◆ **WORK ORDER**
The required output is the exact text of the lines from the line containing "none -> tan brick D6:G7 level 1" through the final line below, inclusive, without pictures.

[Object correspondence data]

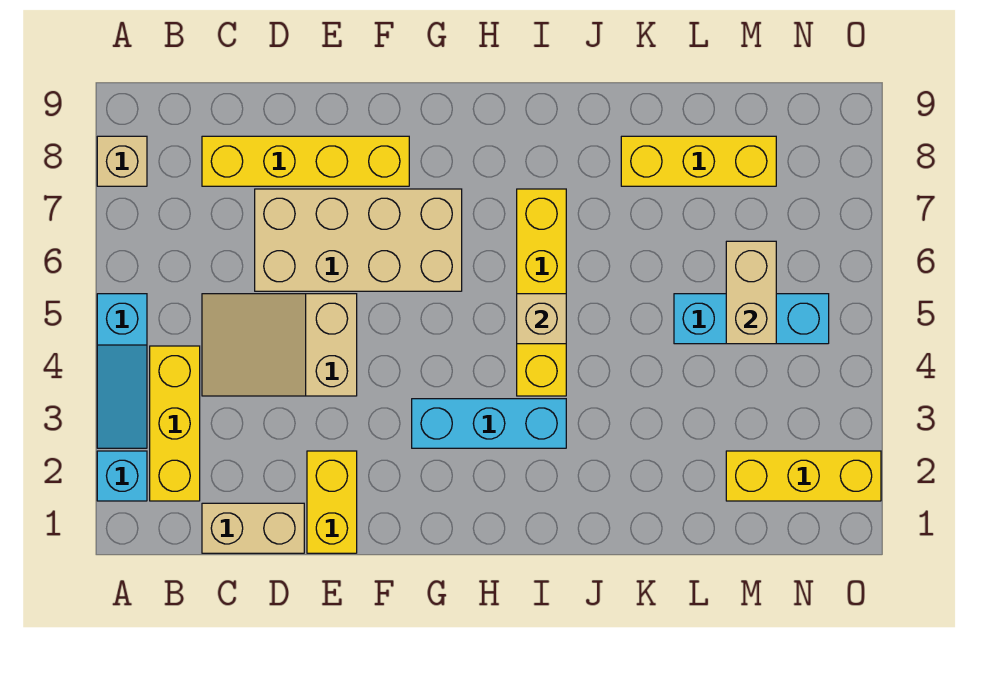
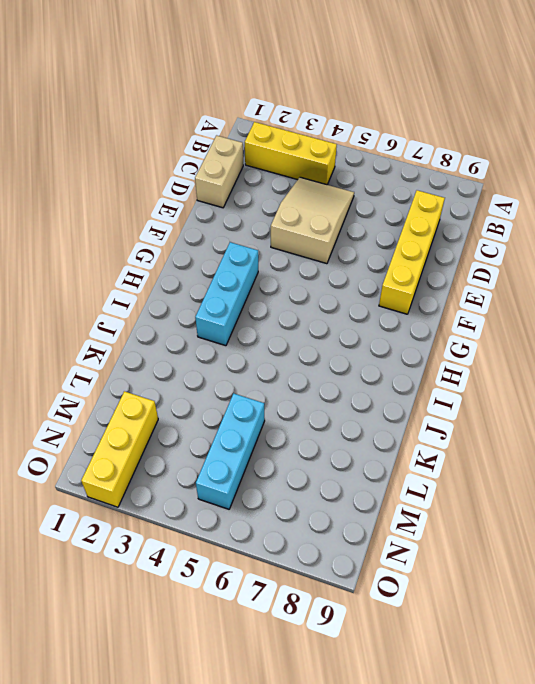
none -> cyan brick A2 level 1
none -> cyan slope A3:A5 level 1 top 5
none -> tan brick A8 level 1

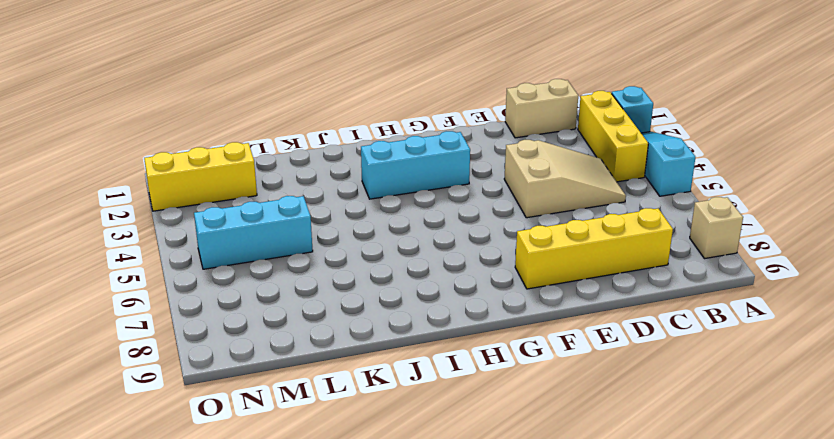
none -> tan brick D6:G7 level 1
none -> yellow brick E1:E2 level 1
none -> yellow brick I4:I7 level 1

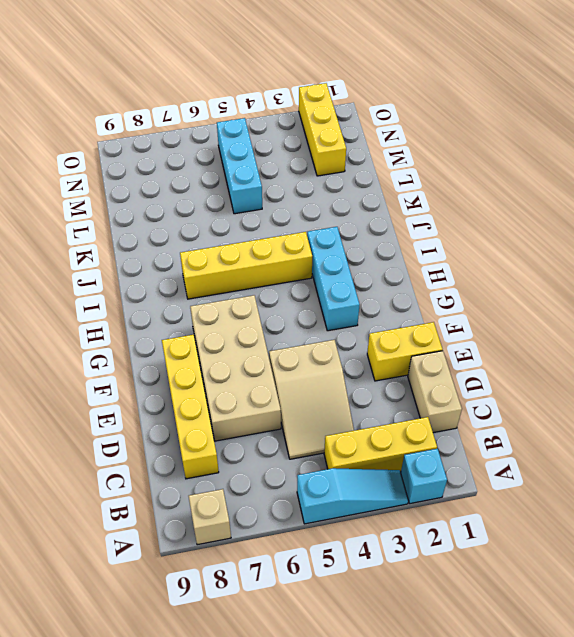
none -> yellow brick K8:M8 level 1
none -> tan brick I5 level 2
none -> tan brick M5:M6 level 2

◆ **TASK OUTPUT**
none -> tan brick D6:G7 level 1
none -> yellow brick E1:E2 level 1
none -> yellow brick I4:I7 level 1

none -> yellow brick K8:M8 level 1
none -> tan brick I5 level 2
none -> tan brick M5:M6 level 2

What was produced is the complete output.